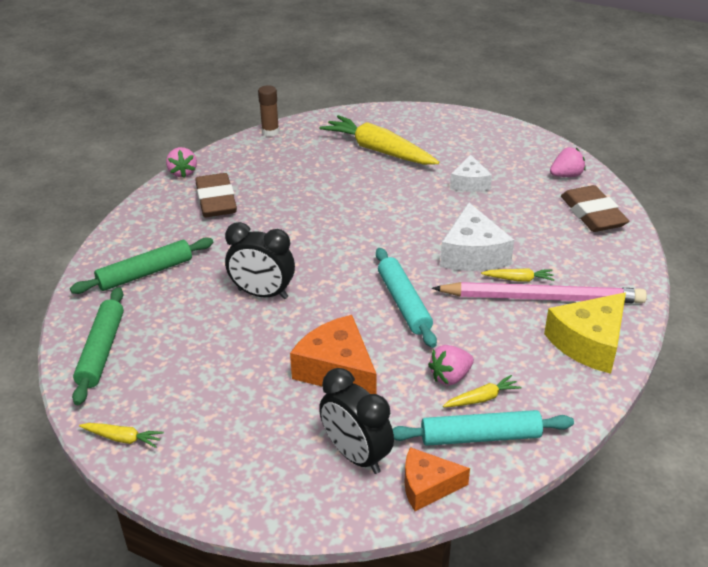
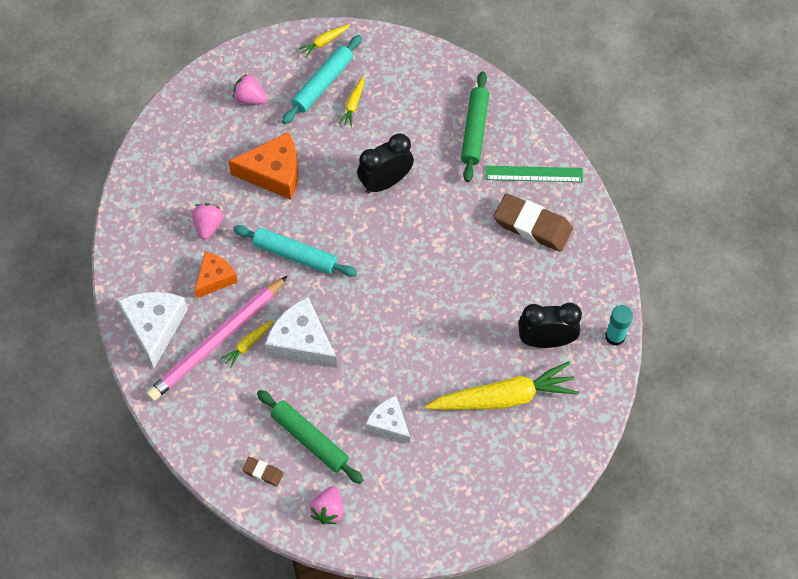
camera: 130 degrees right, 25 degrees up
(101, 350) = (411, 68): green rolling pin -> green rolling pin (310, 439)
(161, 222) = (534, 174): none -> green ruler
(183, 172) = (599, 228): pink strawberry -> pink strawberry (250, 98)
(270, 132) = (615, 336): brown glue stick -> turquoise glue stick
(356, 455) = (203, 136): black clock -> black clock (546, 340)
(427, 486) = (151, 152): orange cheese -> orange cheese (215, 278)
(480, 436) = (153, 202): turquoise rolling pin -> turquoise rolling pin (322, 84)
(482, 398) = (176, 227): yellow carrot -> yellow carrot (353, 105)
(589, 343) = (154, 327): yellow cheese -> white cheese
(592, 214) = (263, 472): brown eraser -> brown eraser, size x0.47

━━━━━━━━━━━━━━━━━━━━━━━━━━━━━━

• [ACTIVITY]:
Every record above must be repeated exactly, with the pictures dropped.

• [SOLUTION]:
camera: 130 degrees right, 25 degrees up
(101, 350) = (411, 68): green rolling pin -> green rolling pin (310, 439)
(161, 222) = (534, 174): none -> green ruler
(183, 172) = (599, 228): pink strawberry -> pink strawberry (250, 98)
(270, 132) = (615, 336): brown glue stick -> turquoise glue stick
(356, 455) = (203, 136): black clock -> black clock (546, 340)
(427, 486) = (151, 152): orange cheese -> orange cheese (215, 278)
(480, 436) = (153, 202): turquoise rolling pin -> turquoise rolling pin (322, 84)
(482, 398) = (176, 227): yellow carrot -> yellow carrot (353, 105)
(589, 343) = (154, 327): yellow cheese -> white cheese
(592, 214) = (263, 472): brown eraser -> brown eraser, size x0.47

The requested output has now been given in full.